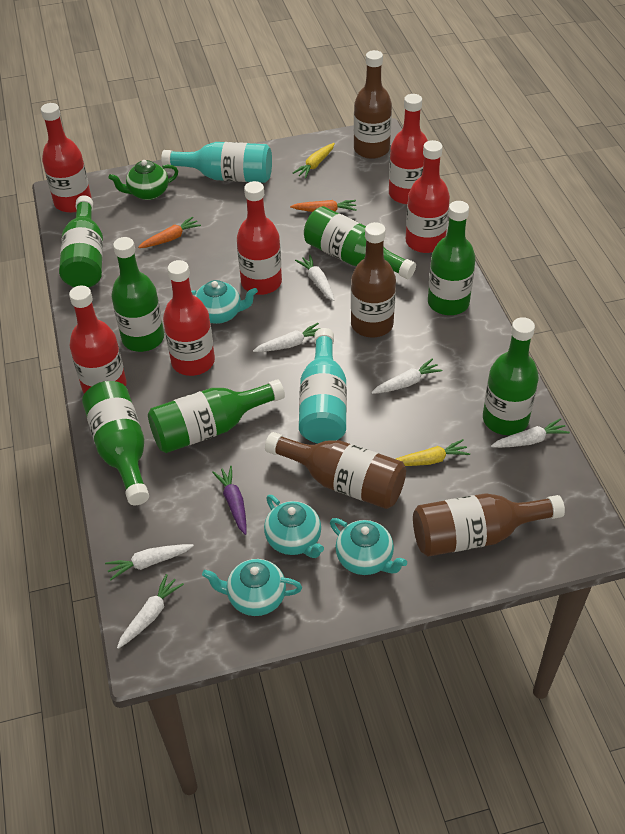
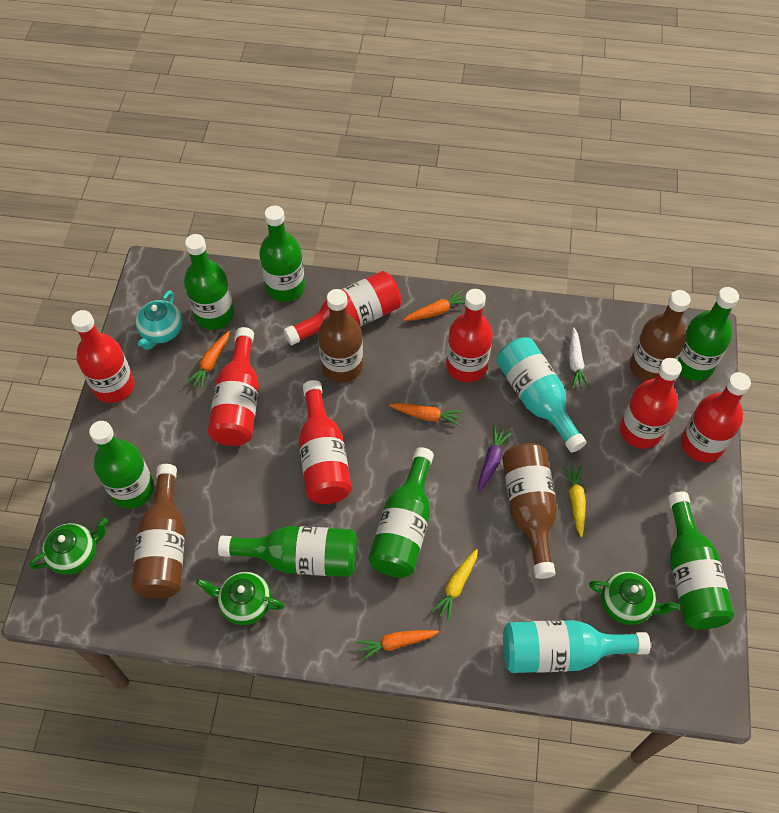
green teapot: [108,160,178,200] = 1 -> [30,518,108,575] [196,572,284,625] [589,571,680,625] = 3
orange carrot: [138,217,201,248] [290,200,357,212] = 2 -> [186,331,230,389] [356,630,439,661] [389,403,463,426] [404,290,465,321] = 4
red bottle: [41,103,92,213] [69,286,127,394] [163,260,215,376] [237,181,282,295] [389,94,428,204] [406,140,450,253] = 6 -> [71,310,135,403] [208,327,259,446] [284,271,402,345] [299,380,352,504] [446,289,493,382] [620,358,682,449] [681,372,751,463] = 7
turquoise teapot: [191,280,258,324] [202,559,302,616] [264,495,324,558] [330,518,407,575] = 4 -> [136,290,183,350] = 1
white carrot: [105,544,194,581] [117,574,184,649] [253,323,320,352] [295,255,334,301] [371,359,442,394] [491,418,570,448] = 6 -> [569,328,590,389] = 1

---

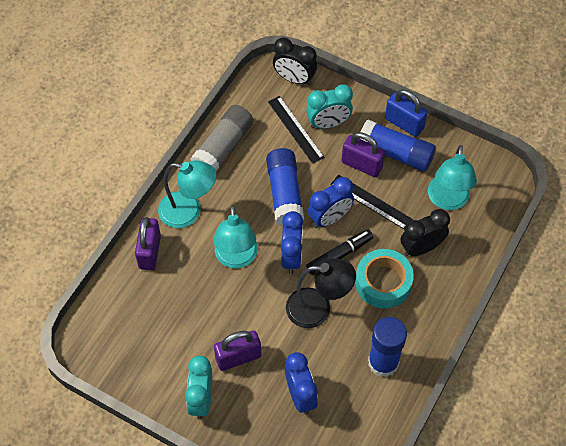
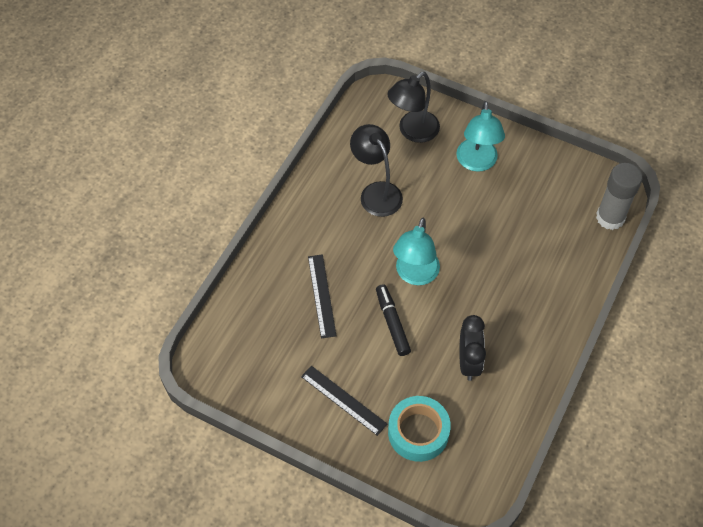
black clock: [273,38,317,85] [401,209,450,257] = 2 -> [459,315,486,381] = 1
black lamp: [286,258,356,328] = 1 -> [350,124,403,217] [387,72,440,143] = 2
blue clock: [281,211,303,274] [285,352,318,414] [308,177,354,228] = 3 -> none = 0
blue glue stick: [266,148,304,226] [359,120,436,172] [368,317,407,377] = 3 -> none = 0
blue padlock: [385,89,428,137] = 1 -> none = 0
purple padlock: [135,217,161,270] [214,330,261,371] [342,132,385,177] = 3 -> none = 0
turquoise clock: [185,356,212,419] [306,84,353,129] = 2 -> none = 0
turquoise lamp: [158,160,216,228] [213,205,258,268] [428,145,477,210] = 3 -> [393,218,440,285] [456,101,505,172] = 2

...

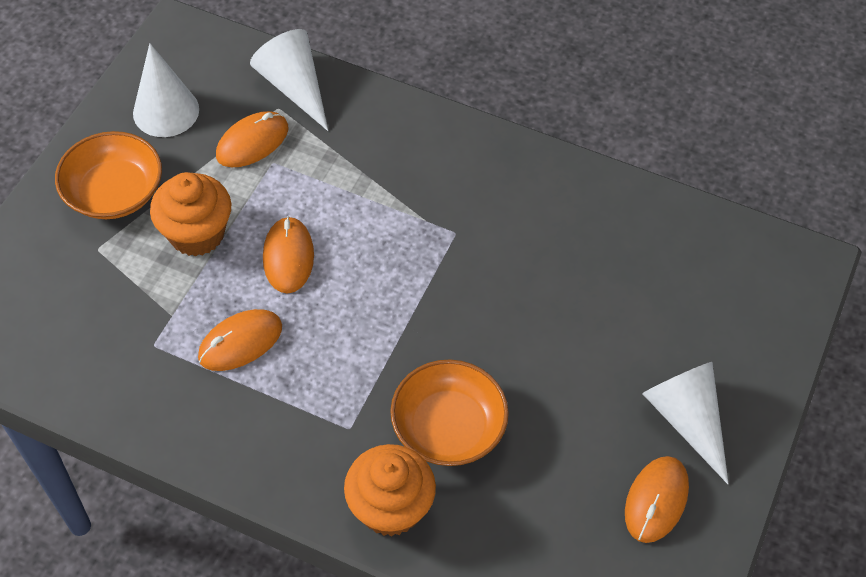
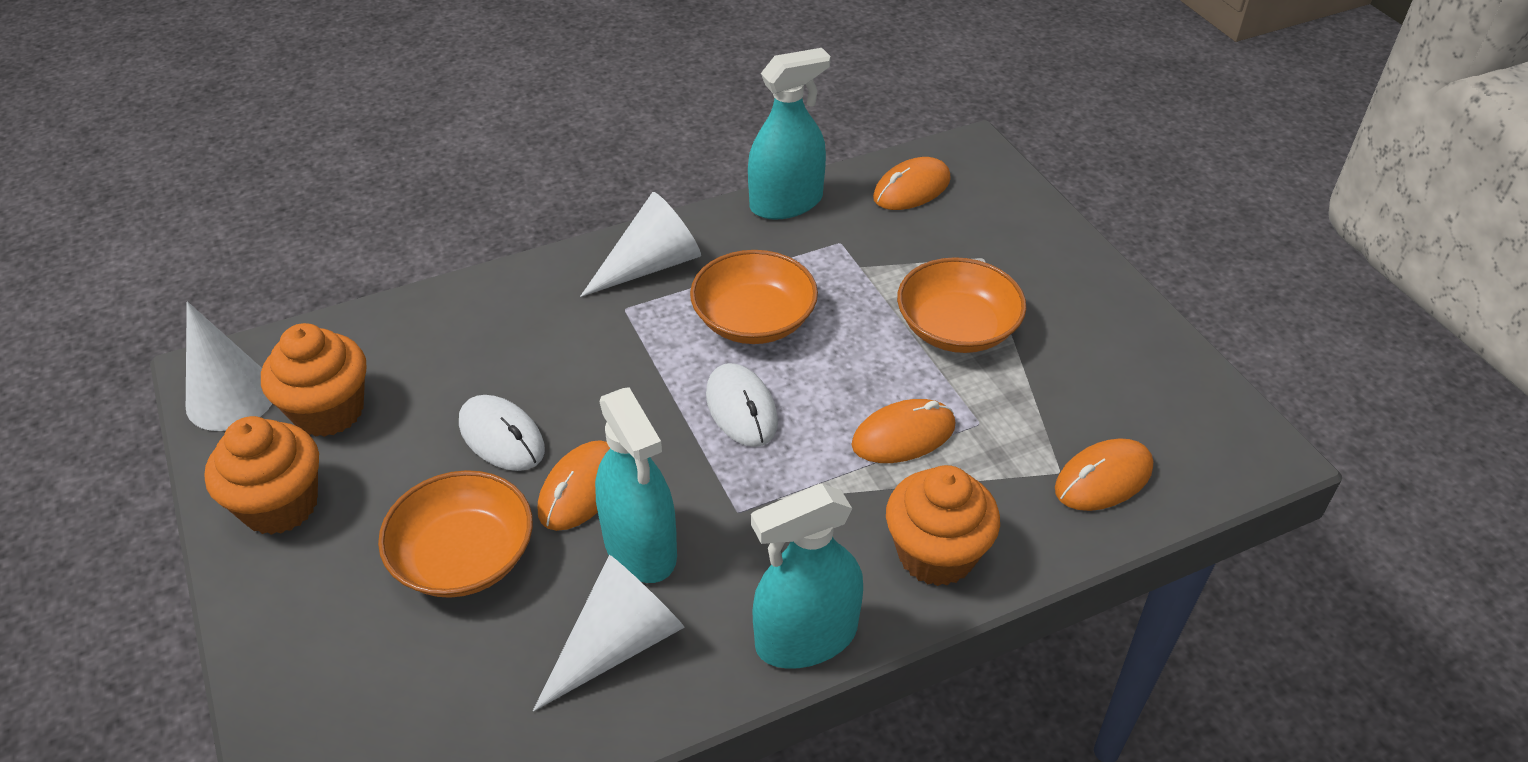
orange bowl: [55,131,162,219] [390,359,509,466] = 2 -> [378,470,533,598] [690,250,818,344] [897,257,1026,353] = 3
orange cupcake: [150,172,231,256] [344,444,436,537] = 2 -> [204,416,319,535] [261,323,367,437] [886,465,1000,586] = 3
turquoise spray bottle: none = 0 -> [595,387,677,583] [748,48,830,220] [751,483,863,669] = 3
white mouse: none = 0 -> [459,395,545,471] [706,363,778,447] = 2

Exercise instructions: Output exactly one stretch of the listing: from the line containing "blue clock: [281,211,303,274]" through the line containing "turquoise clock: [185,356,212,419]", both end lines included.

Response for this exercise:
blue clock: [281,211,303,274] [285,352,318,414] [308,177,354,228] = 3 -> none = 0
blue glue stick: [266,148,304,226] [359,120,436,172] [368,317,407,377] = 3 -> none = 0
blue padlock: [385,89,428,137] = 1 -> none = 0
purple padlock: [135,217,161,270] [214,330,261,371] [342,132,385,177] = 3 -> none = 0
turquoise clock: [185,356,212,419] [306,84,353,129] = 2 -> none = 0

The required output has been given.